## What you are asked to do
Transcribe the entries word for word, from the very first line through the line containing "hulled (120, 138)", including both of those lines.

(Saved data entries)

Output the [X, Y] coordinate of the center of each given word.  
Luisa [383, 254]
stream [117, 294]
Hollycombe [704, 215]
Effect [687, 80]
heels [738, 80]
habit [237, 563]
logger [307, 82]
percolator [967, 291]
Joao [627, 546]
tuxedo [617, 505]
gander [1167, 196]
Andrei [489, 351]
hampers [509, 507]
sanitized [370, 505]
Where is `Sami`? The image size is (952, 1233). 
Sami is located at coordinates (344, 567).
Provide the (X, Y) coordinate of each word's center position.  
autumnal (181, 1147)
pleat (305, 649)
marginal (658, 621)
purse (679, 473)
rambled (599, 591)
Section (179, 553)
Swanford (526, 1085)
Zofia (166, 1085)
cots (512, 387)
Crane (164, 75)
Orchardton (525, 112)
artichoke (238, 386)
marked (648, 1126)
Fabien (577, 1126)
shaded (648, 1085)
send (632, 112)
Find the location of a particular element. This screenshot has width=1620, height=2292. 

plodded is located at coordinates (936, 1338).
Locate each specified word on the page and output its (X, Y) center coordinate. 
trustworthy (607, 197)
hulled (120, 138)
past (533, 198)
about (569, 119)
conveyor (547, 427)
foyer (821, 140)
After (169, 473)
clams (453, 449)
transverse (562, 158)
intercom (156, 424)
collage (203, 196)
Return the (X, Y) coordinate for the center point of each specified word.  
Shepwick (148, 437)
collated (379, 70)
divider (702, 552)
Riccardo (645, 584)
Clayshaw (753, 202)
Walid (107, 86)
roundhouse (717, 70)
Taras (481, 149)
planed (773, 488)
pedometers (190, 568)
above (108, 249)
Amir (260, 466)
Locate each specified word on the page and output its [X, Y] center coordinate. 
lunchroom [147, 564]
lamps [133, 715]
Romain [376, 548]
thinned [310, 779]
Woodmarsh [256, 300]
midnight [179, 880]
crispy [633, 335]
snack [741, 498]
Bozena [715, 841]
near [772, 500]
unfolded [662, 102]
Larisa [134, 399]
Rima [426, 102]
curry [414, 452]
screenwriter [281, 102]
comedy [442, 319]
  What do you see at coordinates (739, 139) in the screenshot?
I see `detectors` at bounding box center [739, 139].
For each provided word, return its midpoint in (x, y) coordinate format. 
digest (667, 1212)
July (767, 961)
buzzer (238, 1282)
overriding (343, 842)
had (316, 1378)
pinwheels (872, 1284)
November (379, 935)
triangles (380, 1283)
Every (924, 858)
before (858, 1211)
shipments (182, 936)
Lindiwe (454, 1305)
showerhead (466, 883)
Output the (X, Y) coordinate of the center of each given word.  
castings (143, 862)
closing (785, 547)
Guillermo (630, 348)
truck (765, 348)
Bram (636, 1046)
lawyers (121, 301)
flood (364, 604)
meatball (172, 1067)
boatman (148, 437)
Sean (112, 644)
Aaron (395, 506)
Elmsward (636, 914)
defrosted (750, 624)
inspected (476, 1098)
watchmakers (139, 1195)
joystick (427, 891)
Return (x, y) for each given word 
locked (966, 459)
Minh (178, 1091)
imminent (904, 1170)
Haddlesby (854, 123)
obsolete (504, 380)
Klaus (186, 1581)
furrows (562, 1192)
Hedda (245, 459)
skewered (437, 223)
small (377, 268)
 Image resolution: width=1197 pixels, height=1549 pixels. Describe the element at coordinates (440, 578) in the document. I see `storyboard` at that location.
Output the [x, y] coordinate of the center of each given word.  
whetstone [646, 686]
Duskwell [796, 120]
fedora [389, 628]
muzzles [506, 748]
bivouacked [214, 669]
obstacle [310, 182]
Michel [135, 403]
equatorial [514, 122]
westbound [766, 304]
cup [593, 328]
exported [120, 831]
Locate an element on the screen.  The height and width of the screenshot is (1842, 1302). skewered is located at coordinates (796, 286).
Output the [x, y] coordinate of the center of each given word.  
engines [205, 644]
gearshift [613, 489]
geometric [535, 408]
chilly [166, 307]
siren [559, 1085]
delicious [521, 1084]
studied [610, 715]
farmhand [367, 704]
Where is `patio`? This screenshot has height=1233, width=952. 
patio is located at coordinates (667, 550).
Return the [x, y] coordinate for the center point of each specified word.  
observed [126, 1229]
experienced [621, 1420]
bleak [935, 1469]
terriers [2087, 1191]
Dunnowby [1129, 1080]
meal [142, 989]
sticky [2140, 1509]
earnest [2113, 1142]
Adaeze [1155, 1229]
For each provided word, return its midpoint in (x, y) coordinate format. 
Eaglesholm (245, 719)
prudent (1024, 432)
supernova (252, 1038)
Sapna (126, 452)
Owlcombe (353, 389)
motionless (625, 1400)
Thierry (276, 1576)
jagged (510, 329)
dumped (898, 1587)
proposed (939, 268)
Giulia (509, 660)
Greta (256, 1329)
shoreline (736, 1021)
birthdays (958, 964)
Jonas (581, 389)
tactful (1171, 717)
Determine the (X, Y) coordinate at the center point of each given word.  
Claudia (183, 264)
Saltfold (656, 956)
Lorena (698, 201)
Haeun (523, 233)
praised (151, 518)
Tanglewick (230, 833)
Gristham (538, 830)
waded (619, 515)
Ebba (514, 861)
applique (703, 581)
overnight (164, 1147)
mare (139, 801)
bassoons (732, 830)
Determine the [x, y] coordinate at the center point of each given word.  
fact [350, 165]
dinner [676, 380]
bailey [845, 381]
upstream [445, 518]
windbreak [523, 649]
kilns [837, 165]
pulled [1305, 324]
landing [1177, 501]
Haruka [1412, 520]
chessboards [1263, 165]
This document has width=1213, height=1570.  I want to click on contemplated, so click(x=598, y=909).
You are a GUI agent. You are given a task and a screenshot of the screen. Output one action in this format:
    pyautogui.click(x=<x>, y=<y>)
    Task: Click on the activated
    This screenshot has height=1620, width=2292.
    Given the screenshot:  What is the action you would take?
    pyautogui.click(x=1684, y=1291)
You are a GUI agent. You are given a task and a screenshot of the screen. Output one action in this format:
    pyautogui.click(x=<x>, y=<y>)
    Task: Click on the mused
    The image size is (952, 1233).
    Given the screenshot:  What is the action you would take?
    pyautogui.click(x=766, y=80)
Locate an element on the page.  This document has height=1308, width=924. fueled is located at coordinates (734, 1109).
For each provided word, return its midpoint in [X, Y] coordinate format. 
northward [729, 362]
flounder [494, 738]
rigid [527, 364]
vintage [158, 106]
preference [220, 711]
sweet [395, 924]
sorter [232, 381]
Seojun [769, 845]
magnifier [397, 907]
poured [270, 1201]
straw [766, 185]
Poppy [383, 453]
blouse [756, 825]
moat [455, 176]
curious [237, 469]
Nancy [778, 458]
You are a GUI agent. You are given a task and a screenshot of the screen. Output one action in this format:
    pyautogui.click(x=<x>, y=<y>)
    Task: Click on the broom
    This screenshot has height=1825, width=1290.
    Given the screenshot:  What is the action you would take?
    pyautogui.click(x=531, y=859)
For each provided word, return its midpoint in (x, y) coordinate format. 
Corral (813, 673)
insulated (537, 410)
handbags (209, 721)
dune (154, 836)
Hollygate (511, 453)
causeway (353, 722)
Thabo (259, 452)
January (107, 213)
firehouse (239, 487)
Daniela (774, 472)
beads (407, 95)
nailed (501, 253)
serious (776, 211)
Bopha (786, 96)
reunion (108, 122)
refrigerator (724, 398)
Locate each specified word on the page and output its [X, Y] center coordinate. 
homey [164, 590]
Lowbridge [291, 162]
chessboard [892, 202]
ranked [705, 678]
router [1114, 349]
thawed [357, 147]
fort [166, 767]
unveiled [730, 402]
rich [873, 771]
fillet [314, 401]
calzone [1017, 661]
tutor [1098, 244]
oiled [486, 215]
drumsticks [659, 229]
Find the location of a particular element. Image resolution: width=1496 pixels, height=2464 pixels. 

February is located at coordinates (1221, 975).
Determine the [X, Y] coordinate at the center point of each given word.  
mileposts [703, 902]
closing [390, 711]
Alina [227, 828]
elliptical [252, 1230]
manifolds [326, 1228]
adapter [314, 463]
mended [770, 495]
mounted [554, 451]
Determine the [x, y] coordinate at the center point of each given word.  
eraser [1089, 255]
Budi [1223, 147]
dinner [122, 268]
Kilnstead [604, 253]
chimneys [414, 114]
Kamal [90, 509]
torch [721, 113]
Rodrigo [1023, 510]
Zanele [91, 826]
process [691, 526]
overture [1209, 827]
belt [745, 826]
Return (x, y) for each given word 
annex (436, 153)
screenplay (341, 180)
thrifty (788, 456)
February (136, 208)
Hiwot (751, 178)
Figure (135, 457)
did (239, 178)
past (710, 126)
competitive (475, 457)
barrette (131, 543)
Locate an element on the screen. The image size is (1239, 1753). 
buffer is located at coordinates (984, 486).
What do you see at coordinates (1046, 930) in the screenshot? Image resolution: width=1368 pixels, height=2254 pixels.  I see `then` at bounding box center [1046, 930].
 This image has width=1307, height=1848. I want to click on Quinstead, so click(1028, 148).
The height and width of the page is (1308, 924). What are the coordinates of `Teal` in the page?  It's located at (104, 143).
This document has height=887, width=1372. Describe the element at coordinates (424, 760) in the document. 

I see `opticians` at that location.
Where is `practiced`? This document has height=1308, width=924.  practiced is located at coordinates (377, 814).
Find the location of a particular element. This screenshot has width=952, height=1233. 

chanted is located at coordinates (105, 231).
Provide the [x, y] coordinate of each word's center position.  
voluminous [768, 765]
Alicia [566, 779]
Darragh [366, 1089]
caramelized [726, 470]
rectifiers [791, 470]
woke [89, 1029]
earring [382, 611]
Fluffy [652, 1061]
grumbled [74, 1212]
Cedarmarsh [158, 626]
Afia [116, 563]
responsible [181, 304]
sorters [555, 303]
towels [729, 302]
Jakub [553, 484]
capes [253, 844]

## Answer in full
Output the [X, Y] coordinate of the center of each given word.  
Luisa [383, 254]
stream [117, 294]
Hollycombe [704, 215]
Effect [687, 80]
heels [738, 80]
habit [237, 563]
logger [307, 82]
percolator [967, 291]
Joao [627, 546]
tuxedo [617, 505]
gander [1167, 196]
Andrei [489, 351]
hampers [509, 507]
sanitized [370, 505]
Where is `Sami`? The image size is (952, 1233). 
Sami is located at coordinates (344, 567).
Provide the (X, Y) coordinate of each word's center position.  
autumnal (181, 1147)
pleat (305, 649)
marginal (658, 621)
purse (679, 473)
rambled (599, 591)
Section (179, 553)
Swanford (526, 1085)
Zofia (166, 1085)
cots (512, 387)
Crane (164, 75)
Orchardton (525, 112)
artichoke (238, 386)
marked (648, 1126)
Fabien (577, 1126)
shaded (648, 1085)
send (632, 112)
Find the location of a particular element. This screenshot has width=1620, height=2292. 

plodded is located at coordinates (936, 1338).
Locate each specified word on the page and output its (X, Y) center coordinate. 
trustworthy (607, 197)
hulled (120, 138)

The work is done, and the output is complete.